The input Block Start
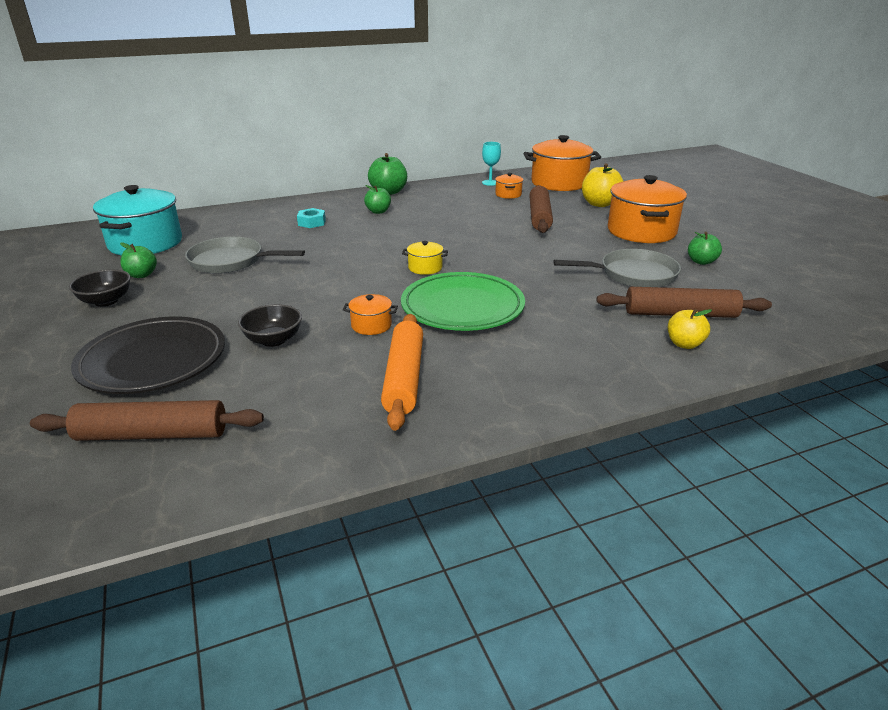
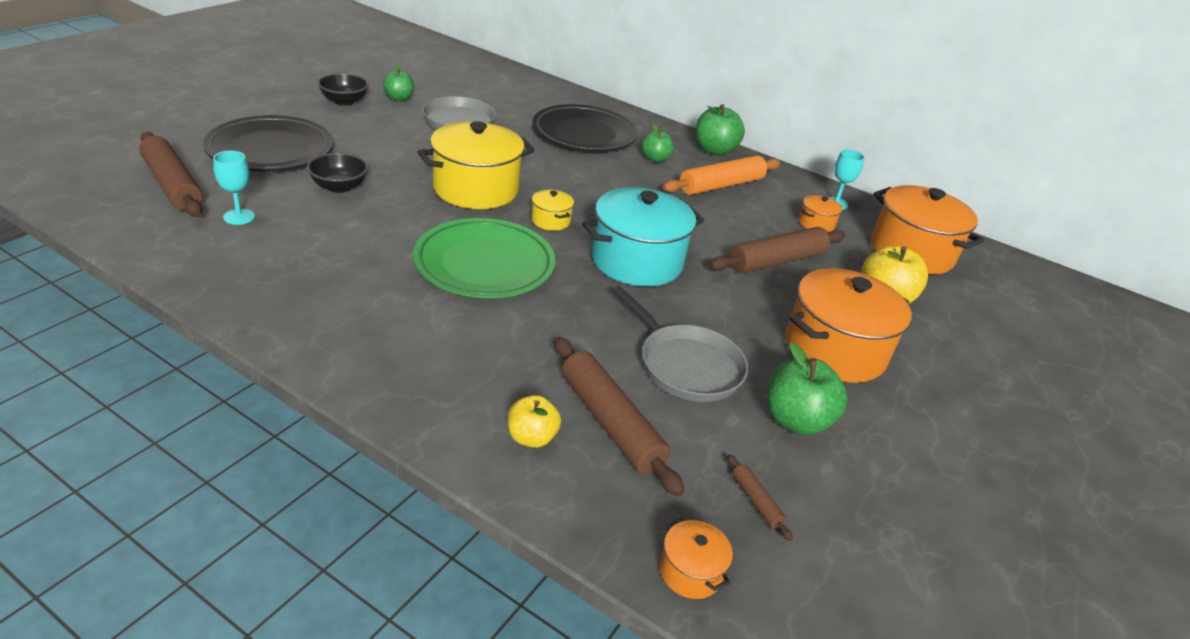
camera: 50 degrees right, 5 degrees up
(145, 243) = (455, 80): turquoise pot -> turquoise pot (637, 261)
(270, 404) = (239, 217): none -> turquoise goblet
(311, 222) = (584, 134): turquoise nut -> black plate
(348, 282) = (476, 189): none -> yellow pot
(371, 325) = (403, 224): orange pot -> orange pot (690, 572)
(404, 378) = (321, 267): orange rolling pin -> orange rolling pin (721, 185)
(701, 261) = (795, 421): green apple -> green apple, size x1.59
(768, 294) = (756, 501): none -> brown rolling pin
The input Block End
| Problem |
Nothing but the records, copied exactly and stripped of pictures, should be returned.

| Reply to the exercise |
camera: 50 degrees right, 5 degrees up
(145, 243) = (455, 80): turquoise pot -> turquoise pot (637, 261)
(270, 404) = (239, 217): none -> turquoise goblet
(311, 222) = (584, 134): turquoise nut -> black plate
(348, 282) = (476, 189): none -> yellow pot
(371, 325) = (403, 224): orange pot -> orange pot (690, 572)
(404, 378) = (321, 267): orange rolling pin -> orange rolling pin (721, 185)
(701, 261) = (795, 421): green apple -> green apple, size x1.59
(768, 294) = (756, 501): none -> brown rolling pin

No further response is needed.